DESCRIPTION OF THE TASK
Every line from the beginning of the data through the line containing "J3 pin 2: DRV -> ISO_E" should be reproduced exactly, and no further lines should be output.

Dataset items:
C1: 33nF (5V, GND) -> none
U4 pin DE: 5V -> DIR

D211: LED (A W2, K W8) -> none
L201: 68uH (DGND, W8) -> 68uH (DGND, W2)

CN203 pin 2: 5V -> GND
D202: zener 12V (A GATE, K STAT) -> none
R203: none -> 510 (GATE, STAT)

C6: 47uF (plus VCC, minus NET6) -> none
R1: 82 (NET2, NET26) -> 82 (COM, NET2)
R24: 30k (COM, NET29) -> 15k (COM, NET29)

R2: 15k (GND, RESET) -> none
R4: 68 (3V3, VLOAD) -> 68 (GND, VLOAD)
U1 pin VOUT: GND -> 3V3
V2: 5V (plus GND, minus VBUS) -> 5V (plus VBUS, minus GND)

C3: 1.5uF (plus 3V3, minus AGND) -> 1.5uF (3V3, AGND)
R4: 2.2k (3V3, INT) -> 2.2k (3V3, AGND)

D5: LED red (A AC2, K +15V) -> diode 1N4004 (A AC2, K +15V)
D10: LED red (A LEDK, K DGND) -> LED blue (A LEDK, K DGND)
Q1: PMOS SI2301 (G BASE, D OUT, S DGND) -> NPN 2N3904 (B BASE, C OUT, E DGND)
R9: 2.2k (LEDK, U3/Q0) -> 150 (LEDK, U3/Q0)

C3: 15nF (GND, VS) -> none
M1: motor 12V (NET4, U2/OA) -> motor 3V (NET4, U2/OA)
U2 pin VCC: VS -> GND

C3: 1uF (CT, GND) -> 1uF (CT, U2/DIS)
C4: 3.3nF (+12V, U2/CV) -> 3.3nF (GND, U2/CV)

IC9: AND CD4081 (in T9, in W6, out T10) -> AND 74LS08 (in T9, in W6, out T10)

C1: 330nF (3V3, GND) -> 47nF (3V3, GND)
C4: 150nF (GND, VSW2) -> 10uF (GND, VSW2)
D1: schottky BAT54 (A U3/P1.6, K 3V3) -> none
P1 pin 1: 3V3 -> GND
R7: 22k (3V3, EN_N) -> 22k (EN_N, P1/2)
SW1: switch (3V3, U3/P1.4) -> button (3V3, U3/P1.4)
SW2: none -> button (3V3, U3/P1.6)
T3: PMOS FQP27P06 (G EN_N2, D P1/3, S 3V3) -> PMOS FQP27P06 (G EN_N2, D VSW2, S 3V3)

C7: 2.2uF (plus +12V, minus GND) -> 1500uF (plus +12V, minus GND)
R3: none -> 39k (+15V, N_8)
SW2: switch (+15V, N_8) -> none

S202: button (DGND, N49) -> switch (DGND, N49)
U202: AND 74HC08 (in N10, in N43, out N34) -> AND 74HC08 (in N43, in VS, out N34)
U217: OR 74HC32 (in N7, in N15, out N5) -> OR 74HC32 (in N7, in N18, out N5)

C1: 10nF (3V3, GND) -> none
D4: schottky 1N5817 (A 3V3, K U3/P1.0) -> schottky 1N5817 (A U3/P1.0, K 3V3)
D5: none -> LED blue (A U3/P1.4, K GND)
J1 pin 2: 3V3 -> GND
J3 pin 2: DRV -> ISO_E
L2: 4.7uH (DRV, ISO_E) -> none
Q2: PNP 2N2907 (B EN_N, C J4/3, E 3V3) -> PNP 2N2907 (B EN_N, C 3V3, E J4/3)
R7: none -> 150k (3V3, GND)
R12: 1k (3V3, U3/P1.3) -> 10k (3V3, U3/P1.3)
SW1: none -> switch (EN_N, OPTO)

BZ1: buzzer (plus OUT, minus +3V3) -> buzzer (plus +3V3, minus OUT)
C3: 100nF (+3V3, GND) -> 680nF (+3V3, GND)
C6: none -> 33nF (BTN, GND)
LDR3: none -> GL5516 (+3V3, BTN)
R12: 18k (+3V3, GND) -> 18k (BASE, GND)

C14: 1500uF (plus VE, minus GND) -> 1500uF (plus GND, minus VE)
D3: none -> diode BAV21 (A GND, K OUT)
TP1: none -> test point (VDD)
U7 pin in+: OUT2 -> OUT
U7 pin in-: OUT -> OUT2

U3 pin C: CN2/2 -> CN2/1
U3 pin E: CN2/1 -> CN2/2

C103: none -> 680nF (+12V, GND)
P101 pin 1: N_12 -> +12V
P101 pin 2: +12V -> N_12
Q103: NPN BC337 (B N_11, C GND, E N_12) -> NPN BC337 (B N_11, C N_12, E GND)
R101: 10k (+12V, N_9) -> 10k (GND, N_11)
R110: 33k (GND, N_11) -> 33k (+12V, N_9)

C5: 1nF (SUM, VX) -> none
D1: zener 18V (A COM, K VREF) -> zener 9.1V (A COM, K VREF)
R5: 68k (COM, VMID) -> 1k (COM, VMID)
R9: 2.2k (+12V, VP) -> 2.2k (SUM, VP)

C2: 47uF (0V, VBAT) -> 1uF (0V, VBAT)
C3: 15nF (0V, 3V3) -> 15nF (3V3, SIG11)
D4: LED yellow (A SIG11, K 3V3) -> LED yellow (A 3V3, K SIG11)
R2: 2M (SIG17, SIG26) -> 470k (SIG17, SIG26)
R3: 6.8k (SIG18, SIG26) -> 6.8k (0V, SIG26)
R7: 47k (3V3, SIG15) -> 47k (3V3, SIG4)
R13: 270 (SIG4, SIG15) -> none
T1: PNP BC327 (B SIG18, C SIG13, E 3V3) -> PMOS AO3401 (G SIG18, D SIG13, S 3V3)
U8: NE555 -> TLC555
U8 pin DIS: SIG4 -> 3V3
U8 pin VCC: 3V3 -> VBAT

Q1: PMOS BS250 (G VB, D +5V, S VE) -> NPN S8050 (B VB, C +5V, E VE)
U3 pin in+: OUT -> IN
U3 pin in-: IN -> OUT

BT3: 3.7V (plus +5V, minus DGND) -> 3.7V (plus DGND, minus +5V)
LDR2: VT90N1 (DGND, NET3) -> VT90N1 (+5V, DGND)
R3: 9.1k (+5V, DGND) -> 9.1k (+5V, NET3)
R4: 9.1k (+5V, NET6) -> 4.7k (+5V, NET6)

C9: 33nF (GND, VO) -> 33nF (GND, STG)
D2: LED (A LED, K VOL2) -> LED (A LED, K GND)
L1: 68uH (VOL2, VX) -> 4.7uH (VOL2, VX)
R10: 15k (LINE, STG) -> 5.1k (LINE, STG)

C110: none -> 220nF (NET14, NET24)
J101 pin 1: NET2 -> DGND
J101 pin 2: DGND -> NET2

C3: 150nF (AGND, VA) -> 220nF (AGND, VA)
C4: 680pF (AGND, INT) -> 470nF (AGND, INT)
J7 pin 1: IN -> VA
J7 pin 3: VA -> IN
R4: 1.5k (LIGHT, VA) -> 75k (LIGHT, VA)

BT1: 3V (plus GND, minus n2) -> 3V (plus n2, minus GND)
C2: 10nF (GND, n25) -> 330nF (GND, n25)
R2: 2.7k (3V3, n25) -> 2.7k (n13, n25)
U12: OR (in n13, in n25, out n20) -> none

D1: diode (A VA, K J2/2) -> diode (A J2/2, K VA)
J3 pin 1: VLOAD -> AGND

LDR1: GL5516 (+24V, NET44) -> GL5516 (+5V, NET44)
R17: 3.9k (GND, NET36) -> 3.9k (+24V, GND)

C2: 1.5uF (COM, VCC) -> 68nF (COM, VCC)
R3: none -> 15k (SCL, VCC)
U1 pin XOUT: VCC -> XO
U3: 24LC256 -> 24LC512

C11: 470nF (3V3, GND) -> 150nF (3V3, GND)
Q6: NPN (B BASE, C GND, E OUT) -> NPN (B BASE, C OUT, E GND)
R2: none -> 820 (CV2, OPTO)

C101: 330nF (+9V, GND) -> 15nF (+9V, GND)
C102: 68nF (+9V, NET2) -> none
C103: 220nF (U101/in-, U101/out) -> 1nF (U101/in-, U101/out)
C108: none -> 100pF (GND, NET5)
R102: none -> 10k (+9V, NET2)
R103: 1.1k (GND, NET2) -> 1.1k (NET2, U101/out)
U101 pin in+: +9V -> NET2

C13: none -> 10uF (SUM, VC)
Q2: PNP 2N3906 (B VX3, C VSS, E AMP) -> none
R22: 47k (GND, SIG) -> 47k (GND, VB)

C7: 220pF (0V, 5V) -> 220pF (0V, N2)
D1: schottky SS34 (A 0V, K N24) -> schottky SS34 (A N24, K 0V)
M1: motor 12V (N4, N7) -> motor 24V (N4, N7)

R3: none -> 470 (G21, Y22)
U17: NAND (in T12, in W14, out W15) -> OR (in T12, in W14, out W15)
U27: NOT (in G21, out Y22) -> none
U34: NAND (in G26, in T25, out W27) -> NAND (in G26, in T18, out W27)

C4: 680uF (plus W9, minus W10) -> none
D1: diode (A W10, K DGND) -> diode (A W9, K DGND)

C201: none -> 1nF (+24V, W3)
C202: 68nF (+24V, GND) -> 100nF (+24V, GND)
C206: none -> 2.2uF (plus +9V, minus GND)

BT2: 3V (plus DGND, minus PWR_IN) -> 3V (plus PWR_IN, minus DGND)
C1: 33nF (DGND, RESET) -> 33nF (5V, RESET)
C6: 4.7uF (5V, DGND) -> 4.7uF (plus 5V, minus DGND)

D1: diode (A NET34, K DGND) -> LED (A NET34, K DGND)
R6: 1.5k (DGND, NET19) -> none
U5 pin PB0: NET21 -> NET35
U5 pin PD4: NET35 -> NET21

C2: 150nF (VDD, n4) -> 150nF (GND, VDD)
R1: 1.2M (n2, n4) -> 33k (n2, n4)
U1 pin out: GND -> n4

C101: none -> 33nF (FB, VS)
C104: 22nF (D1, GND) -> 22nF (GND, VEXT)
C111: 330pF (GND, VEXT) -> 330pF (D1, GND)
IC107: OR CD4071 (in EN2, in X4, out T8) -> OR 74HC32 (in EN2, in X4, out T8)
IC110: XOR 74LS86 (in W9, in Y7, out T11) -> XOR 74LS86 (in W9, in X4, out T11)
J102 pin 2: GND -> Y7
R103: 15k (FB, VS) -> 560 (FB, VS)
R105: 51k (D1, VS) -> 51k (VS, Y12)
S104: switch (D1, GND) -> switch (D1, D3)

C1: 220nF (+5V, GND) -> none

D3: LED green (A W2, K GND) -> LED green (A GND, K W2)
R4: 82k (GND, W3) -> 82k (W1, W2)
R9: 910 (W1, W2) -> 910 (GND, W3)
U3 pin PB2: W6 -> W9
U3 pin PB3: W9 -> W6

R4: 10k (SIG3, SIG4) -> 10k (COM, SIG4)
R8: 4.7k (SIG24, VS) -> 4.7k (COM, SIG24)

SOLUTION BELOW
C1: 33nF (5V, GND) -> none
U4 pin DE: 5V -> DIR

D211: LED (A W2, K W8) -> none
L201: 68uH (DGND, W8) -> 68uH (DGND, W2)

CN203 pin 2: 5V -> GND
D202: zener 12V (A GATE, K STAT) -> none
R203: none -> 510 (GATE, STAT)

C6: 47uF (plus VCC, minus NET6) -> none
R1: 82 (NET2, NET26) -> 82 (COM, NET2)
R24: 30k (COM, NET29) -> 15k (COM, NET29)

R2: 15k (GND, RESET) -> none
R4: 68 (3V3, VLOAD) -> 68 (GND, VLOAD)
U1 pin VOUT: GND -> 3V3
V2: 5V (plus GND, minus VBUS) -> 5V (plus VBUS, minus GND)

C3: 1.5uF (plus 3V3, minus AGND) -> 1.5uF (3V3, AGND)
R4: 2.2k (3V3, INT) -> 2.2k (3V3, AGND)

D5: LED red (A AC2, K +15V) -> diode 1N4004 (A AC2, K +15V)
D10: LED red (A LEDK, K DGND) -> LED blue (A LEDK, K DGND)
Q1: PMOS SI2301 (G BASE, D OUT, S DGND) -> NPN 2N3904 (B BASE, C OUT, E DGND)
R9: 2.2k (LEDK, U3/Q0) -> 150 (LEDK, U3/Q0)

C3: 15nF (GND, VS) -> none
M1: motor 12V (NET4, U2/OA) -> motor 3V (NET4, U2/OA)
U2 pin VCC: VS -> GND

C3: 1uF (CT, GND) -> 1uF (CT, U2/DIS)
C4: 3.3nF (+12V, U2/CV) -> 3.3nF (GND, U2/CV)

IC9: AND CD4081 (in T9, in W6, out T10) -> AND 74LS08 (in T9, in W6, out T10)

C1: 330nF (3V3, GND) -> 47nF (3V3, GND)
C4: 150nF (GND, VSW2) -> 10uF (GND, VSW2)
D1: schottky BAT54 (A U3/P1.6, K 3V3) -> none
P1 pin 1: 3V3 -> GND
R7: 22k (3V3, EN_N) -> 22k (EN_N, P1/2)
SW1: switch (3V3, U3/P1.4) -> button (3V3, U3/P1.4)
SW2: none -> button (3V3, U3/P1.6)
T3: PMOS FQP27P06 (G EN_N2, D P1/3, S 3V3) -> PMOS FQP27P06 (G EN_N2, D VSW2, S 3V3)

C7: 2.2uF (plus +12V, minus GND) -> 1500uF (plus +12V, minus GND)
R3: none -> 39k (+15V, N_8)
SW2: switch (+15V, N_8) -> none

S202: button (DGND, N49) -> switch (DGND, N49)
U202: AND 74HC08 (in N10, in N43, out N34) -> AND 74HC08 (in N43, in VS, out N34)
U217: OR 74HC32 (in N7, in N15, out N5) -> OR 74HC32 (in N7, in N18, out N5)

C1: 10nF (3V3, GND) -> none
D4: schottky 1N5817 (A 3V3, K U3/P1.0) -> schottky 1N5817 (A U3/P1.0, K 3V3)
D5: none -> LED blue (A U3/P1.4, K GND)
J1 pin 2: 3V3 -> GND
J3 pin 2: DRV -> ISO_E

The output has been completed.